The entries below contain a stretch that opens with the line containing "(1052, 689) = (990, 605): pink" and closes with the line containing "(664, 363) = (538, 312): black"; set down that stretch exactly, both ends included, and nothing else.

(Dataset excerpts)
★ ★ ★ ★

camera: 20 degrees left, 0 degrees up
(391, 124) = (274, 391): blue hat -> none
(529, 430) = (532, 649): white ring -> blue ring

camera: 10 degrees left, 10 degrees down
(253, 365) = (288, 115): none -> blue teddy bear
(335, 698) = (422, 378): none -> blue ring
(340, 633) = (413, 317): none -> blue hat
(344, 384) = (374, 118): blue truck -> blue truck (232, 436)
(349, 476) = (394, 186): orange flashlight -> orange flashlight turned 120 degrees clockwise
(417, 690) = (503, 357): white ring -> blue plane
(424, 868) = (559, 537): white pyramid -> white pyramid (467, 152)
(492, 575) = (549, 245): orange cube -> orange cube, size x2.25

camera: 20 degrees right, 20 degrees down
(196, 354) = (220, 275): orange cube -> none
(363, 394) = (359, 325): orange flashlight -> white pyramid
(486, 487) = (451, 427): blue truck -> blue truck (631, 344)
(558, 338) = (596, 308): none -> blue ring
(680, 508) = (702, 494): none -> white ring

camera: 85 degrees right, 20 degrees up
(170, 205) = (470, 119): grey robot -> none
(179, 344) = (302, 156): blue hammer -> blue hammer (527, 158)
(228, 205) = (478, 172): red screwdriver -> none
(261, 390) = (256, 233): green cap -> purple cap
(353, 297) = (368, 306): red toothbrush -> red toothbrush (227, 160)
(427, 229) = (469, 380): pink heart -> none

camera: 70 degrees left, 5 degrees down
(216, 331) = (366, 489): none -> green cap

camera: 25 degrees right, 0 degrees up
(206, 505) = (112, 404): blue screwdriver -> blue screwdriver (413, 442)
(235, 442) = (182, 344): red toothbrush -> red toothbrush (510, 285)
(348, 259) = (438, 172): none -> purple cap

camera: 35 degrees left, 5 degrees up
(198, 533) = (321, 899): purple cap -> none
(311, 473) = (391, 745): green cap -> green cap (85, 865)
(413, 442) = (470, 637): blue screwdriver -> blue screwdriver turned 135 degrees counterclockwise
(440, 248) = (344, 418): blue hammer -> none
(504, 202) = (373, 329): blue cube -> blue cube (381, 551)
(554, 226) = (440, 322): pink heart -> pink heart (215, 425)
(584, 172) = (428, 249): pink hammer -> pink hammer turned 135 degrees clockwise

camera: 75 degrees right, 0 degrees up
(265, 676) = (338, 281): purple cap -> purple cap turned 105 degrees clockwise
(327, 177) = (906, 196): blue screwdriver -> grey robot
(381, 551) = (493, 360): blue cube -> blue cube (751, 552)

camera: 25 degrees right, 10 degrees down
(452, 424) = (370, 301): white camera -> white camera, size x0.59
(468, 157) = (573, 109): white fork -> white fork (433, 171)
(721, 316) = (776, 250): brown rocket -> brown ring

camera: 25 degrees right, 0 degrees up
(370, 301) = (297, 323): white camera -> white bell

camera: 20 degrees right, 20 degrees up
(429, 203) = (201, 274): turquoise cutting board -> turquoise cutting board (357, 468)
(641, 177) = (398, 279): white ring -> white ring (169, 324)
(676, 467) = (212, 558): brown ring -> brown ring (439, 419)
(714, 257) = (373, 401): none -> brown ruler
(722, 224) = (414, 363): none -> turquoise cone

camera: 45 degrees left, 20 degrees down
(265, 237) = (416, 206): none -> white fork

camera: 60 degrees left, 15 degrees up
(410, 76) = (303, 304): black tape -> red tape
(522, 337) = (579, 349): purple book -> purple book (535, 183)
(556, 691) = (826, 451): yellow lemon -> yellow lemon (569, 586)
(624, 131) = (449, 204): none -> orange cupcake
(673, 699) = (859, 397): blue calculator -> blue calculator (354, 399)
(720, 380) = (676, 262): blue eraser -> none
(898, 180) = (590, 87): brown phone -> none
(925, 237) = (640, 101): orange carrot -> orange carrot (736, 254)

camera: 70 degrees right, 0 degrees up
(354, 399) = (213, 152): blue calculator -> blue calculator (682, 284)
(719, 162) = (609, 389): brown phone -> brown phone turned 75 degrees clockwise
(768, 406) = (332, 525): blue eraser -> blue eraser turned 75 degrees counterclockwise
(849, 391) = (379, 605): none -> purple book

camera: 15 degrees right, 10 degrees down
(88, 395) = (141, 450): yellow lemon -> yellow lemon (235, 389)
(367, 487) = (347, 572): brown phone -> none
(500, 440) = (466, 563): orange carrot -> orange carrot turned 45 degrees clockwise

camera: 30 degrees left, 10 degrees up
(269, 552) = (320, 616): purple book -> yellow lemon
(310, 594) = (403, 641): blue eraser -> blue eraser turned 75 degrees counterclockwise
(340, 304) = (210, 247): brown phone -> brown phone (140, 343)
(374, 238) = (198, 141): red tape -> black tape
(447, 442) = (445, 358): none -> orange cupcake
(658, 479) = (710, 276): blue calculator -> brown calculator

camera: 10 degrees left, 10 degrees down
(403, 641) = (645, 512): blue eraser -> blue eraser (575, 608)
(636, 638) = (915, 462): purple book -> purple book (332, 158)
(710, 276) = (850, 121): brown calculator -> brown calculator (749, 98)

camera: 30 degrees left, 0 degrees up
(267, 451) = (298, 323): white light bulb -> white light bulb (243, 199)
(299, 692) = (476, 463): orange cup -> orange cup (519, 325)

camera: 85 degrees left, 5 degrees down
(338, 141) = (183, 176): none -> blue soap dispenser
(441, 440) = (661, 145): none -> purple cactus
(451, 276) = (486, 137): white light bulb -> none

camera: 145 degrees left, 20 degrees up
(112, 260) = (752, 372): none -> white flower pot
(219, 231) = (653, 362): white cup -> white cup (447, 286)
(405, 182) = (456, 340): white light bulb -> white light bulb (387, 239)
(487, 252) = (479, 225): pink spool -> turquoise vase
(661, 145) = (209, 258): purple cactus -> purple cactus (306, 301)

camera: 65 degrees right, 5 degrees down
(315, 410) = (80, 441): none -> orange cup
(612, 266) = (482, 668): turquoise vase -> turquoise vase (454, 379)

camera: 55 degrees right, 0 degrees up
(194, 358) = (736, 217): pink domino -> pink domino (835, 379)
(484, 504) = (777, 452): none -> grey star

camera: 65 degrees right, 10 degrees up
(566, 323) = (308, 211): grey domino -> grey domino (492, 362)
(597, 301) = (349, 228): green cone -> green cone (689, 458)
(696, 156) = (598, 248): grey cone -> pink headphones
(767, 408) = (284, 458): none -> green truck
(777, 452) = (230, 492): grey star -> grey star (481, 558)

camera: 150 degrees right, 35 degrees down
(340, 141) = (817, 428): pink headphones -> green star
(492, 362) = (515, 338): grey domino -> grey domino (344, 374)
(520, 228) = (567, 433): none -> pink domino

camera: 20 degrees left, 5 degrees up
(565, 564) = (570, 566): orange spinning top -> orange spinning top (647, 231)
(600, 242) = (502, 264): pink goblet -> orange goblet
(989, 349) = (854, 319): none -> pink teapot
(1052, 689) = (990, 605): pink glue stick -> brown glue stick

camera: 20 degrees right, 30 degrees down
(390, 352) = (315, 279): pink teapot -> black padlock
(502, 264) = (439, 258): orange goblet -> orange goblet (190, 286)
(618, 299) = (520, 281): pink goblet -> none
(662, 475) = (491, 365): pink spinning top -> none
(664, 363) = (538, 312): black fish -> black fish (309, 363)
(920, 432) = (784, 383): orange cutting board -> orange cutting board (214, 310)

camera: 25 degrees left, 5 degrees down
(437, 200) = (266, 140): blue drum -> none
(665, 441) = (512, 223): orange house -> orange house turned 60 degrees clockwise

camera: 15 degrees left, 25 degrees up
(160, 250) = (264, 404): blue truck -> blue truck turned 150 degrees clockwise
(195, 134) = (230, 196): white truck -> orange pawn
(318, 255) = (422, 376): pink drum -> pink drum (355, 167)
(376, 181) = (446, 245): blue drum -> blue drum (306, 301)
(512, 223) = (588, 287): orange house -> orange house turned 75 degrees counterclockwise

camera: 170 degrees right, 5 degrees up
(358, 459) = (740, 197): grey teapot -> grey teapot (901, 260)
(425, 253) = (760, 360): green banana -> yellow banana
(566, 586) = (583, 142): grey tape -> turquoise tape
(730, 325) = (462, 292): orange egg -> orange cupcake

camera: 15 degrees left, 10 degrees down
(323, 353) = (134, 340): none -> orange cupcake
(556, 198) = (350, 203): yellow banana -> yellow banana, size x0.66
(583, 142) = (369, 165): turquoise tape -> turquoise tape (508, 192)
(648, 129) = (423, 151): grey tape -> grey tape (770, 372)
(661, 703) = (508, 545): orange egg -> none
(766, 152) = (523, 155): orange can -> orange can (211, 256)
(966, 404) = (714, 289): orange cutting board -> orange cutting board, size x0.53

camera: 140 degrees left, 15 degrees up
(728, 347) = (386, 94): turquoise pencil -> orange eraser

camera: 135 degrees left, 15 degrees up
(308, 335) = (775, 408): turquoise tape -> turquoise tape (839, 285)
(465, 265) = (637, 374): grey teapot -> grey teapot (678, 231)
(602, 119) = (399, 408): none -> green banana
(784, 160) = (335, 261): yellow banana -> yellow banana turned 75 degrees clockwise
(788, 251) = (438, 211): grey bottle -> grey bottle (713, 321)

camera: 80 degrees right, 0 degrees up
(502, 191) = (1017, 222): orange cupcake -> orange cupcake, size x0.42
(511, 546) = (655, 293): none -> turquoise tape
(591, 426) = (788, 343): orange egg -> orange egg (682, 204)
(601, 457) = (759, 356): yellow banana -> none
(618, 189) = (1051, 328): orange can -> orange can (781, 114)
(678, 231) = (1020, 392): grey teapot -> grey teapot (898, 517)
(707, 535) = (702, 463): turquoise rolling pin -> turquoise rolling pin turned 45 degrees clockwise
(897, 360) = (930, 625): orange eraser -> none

★ ★ ★ ★

#### Exercise answer
(1052, 689) = (990, 605): pink glue stick -> brown glue stick

camera: 20 degrees right, 30 degrees down
(390, 352) = (315, 279): pink teapot -> black padlock
(502, 264) = (439, 258): orange goblet -> orange goblet (190, 286)
(618, 299) = (520, 281): pink goblet -> none
(662, 475) = (491, 365): pink spinning top -> none
(664, 363) = (538, 312): black fish -> black fish (309, 363)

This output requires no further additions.